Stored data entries
★ ★ ★ ★

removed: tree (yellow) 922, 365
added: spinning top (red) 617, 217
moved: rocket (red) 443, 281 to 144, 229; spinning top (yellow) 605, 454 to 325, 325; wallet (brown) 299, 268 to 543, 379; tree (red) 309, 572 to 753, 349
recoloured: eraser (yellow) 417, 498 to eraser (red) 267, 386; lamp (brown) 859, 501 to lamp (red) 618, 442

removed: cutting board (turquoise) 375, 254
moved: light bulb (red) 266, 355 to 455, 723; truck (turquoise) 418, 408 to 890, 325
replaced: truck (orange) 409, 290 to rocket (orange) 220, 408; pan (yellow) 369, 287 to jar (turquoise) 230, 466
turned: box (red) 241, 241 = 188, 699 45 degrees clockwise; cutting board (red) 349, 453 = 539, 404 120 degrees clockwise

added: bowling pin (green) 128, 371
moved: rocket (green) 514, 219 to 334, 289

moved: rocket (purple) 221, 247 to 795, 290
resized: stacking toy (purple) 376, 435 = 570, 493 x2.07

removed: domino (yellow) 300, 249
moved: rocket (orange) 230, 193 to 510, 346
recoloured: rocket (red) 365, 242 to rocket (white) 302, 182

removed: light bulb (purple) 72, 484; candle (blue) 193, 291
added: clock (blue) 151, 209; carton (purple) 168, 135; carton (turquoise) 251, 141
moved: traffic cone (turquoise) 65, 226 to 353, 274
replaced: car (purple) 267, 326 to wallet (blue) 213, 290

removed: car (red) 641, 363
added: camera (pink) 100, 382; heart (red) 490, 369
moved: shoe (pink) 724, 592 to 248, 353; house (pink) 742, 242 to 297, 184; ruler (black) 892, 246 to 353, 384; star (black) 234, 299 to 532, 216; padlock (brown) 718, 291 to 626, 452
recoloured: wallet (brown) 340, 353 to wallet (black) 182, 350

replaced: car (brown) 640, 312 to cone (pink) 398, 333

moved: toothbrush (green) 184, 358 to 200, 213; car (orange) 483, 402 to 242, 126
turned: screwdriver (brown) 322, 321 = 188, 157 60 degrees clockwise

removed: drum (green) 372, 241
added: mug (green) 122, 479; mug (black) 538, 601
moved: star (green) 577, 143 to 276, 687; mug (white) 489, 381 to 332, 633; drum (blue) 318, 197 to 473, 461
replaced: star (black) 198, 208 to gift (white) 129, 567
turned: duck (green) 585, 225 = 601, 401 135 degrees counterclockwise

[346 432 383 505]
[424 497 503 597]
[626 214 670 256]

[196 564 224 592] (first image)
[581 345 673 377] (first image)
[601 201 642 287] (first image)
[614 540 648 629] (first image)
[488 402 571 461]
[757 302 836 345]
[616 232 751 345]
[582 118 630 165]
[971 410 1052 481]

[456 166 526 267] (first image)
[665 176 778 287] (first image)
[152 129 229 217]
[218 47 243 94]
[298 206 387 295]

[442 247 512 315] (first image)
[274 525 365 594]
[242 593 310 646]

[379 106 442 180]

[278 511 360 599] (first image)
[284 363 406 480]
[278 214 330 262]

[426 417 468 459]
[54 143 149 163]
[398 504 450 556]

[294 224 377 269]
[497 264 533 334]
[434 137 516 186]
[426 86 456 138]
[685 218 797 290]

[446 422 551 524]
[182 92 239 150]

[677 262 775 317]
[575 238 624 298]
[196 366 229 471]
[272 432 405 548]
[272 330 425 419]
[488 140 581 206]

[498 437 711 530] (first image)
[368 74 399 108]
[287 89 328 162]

★ ★ ★ ★

Reproduce the data, keeping every line exactly the same.

removed: tree (yellow) 922, 365
added: spinning top (red) 617, 217
moved: rocket (red) 443, 281 to 144, 229; spinning top (yellow) 605, 454 to 325, 325; wallet (brown) 299, 268 to 543, 379; tree (red) 309, 572 to 753, 349
recoloured: eraser (yellow) 417, 498 to eraser (red) 267, 386; lamp (brown) 859, 501 to lamp (red) 618, 442

removed: cutting board (turquoise) 375, 254
moved: light bulb (red) 266, 355 to 455, 723; truck (turquoise) 418, 408 to 890, 325
replaced: truck (orange) 409, 290 to rocket (orange) 220, 408; pan (yellow) 369, 287 to jar (turquoise) 230, 466
turned: box (red) 241, 241 = 188, 699 45 degrees clockwise; cutting board (red) 349, 453 = 539, 404 120 degrees clockwise

added: bowling pin (green) 128, 371
moved: rocket (green) 514, 219 to 334, 289

moved: rocket (purple) 221, 247 to 795, 290
resized: stacking toy (purple) 376, 435 = 570, 493 x2.07

removed: domino (yellow) 300, 249
moved: rocket (orange) 230, 193 to 510, 346
recoloured: rocket (red) 365, 242 to rocket (white) 302, 182

removed: light bulb (purple) 72, 484; candle (blue) 193, 291
added: clock (blue) 151, 209; carton (purple) 168, 135; carton (turquoise) 251, 141
moved: traffic cone (turquoise) 65, 226 to 353, 274
replaced: car (purple) 267, 326 to wallet (blue) 213, 290

removed: car (red) 641, 363
added: camera (pink) 100, 382; heart (red) 490, 369
moved: shoe (pink) 724, 592 to 248, 353; house (pink) 742, 242 to 297, 184; ruler (black) 892, 246 to 353, 384; star (black) 234, 299 to 532, 216; padlock (brown) 718, 291 to 626, 452
recoloured: wallet (brown) 340, 353 to wallet (black) 182, 350

replaced: car (brown) 640, 312 to cone (pink) 398, 333

moved: toothbrush (green) 184, 358 to 200, 213; car (orange) 483, 402 to 242, 126
turned: screwdriver (brown) 322, 321 = 188, 157 60 degrees clockwise

removed: drum (green) 372, 241
added: mug (green) 122, 479; mug (black) 538, 601
moved: star (green) 577, 143 to 276, 687; mug (white) 489, 381 to 332, 633; drum (blue) 318, 197 to 473, 461
replaced: star (black) 198, 208 to gift (white) 129, 567
turned: duck (green) 585, 225 = 601, 401 135 degrees counterclockwise

[346 432 383 505]
[424 497 503 597]
[626 214 670 256]

[196 564 224 592] (first image)
[581 345 673 377] (first image)
[601 201 642 287] (first image)
[614 540 648 629] (first image)
[488 402 571 461]
[757 302 836 345]
[616 232 751 345]
[582 118 630 165]
[971 410 1052 481]

[456 166 526 267] (first image)
[665 176 778 287] (first image)
[152 129 229 217]
[218 47 243 94]
[298 206 387 295]

[442 247 512 315] (first image)
[274 525 365 594]
[242 593 310 646]

[379 106 442 180]

[278 511 360 599] (first image)
[284 363 406 480]
[278 214 330 262]

[426 417 468 459]
[54 143 149 163]
[398 504 450 556]

[294 224 377 269]
[497 264 533 334]
[434 137 516 186]
[426 86 456 138]
[685 218 797 290]

[446 422 551 524]
[182 92 239 150]

[677 262 775 317]
[575 238 624 298]
[196 366 229 471]
[272 432 405 548]
[272 330 425 419]
[488 140 581 206]

[498 437 711 530] (first image)
[368 74 399 108]
[287 89 328 162]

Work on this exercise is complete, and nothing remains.